▶ **YOUR ASSIGNMENT**: The answer must be every line of the data that holds the word "RESET".

▶ **EXTRACTED RECORDS**:
☆ ☆ ☆ ☆

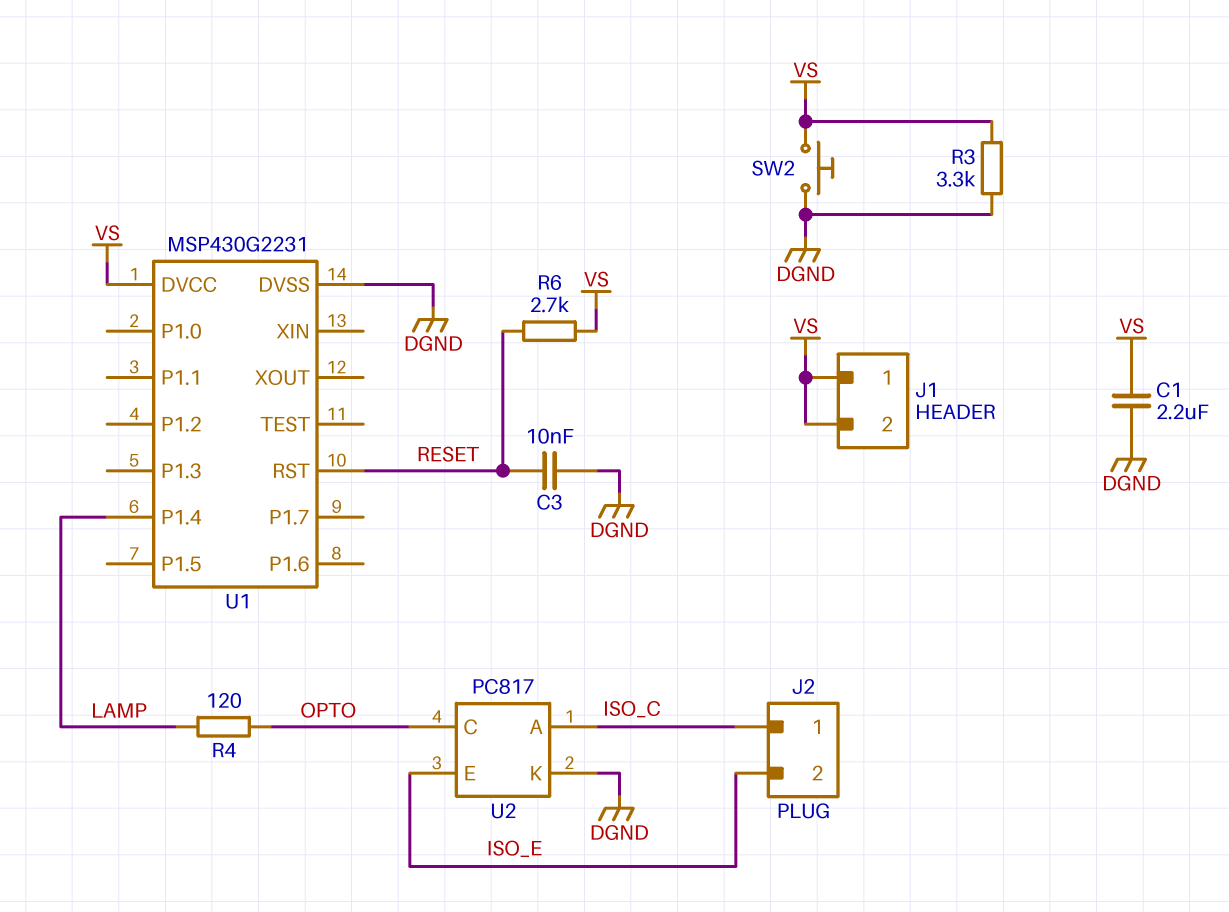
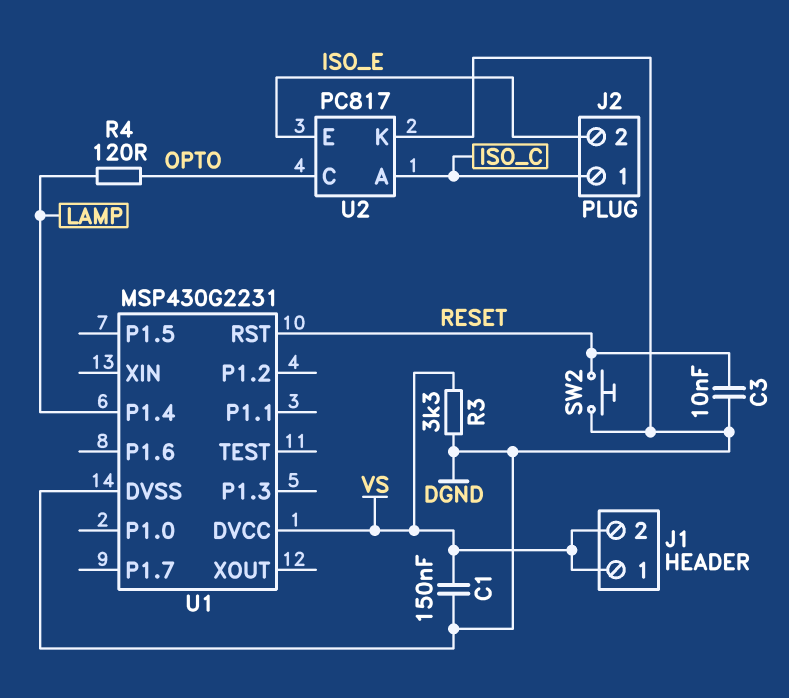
C1: 2.2uF (DGND, VS) -> 150nF (DGND, VS)
R6: 2.7k (RESET, VS) -> none
SW2: button (DGND, VS) -> button (DGND, RESET)

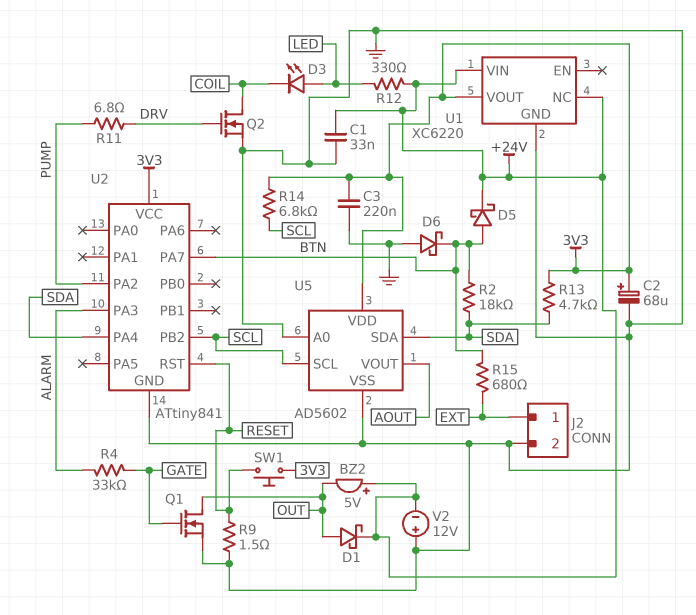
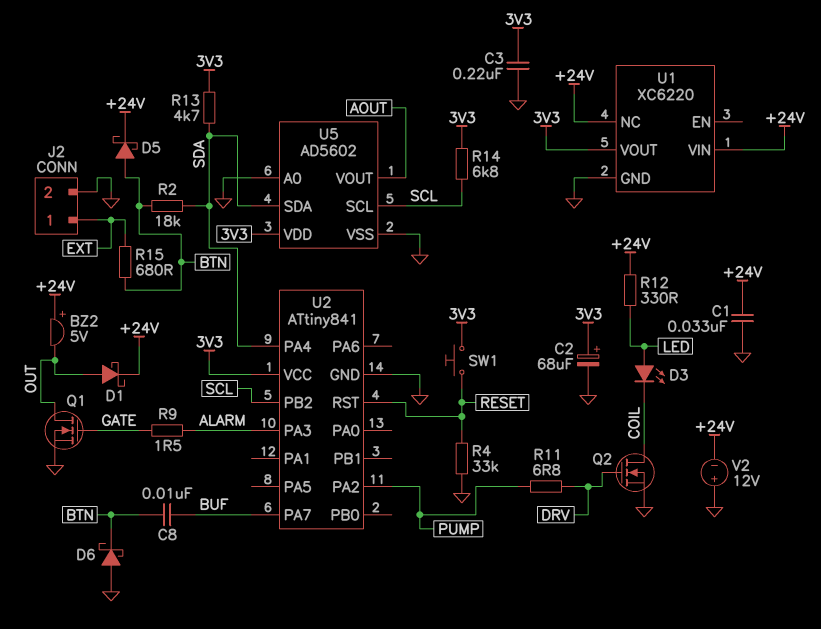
C8: none -> 10nF (BTN, BUF)
R4: 33k (ALARM, GATE) -> 33k (GND, RESET)
R9: 1.5 (GND, RESET) -> 1.5 (ALARM, GATE)
U2 pin PA7: BTN -> BUF

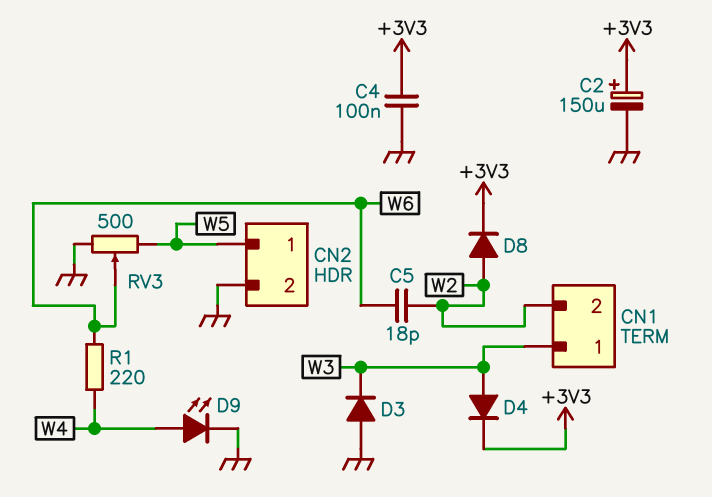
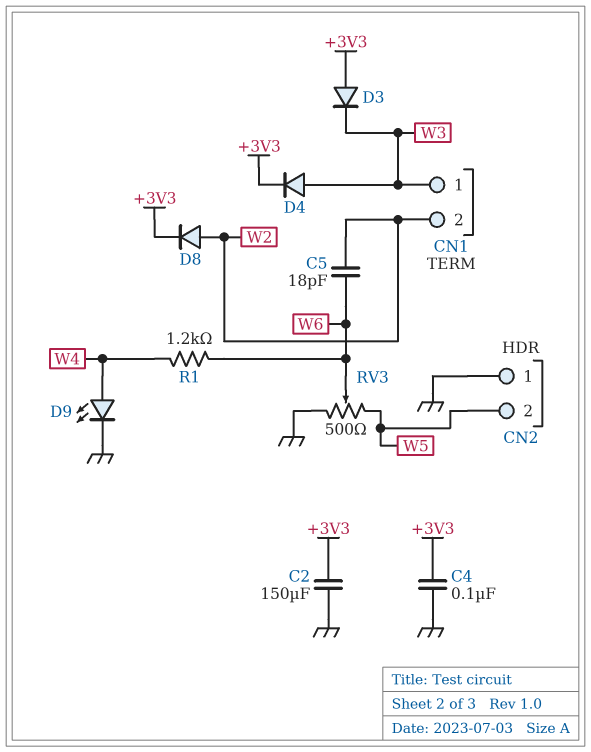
C2: 150uF (plus +3V3, minus GND) -> 150uF (+3V3, GND)
CN2 pin 1: W5 -> GND
CN2 pin 2: GND -> W5
D3: diode (A GND, K W3) -> diode (A +3V3, K W3)
R1: 220 (W4, W6) -> 1.2k (W4, W6)

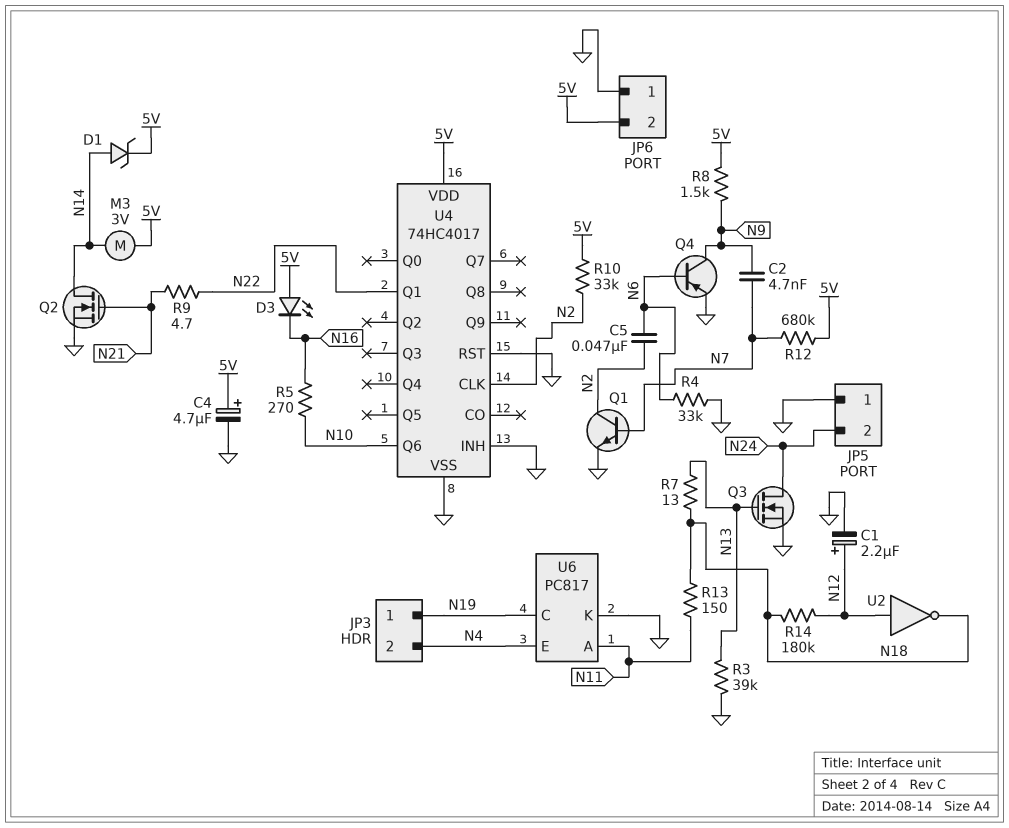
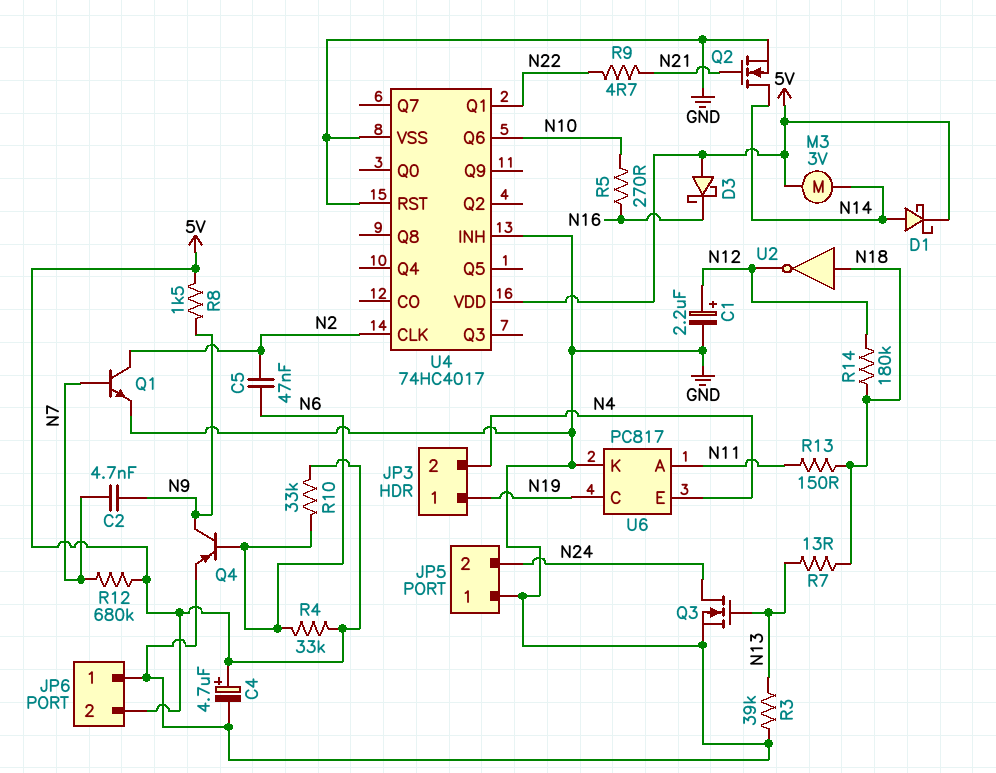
D1: zener (A N14, K 5V) -> schottky (A N14, K 5V)
D3: LED (A 5V, K N16) -> schottky (A 5V, K N16)
R4: 33k (GND, N6) -> 33k (5V, N6)
R10: 33k (5V, N2) -> 33k (5V, N6)
U2: NOT (in N12, out N18) -> NOT (in N18, out N12)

☆ ☆ ☆ ☆

▶ **FINISHED TASK**:
R6: 2.7k (RESET, VS) -> none
SW2: button (DGND, VS) -> button (DGND, RESET)
R4: 33k (ALARM, GATE) -> 33k (GND, RESET)
R9: 1.5 (GND, RESET) -> 1.5 (ALARM, GATE)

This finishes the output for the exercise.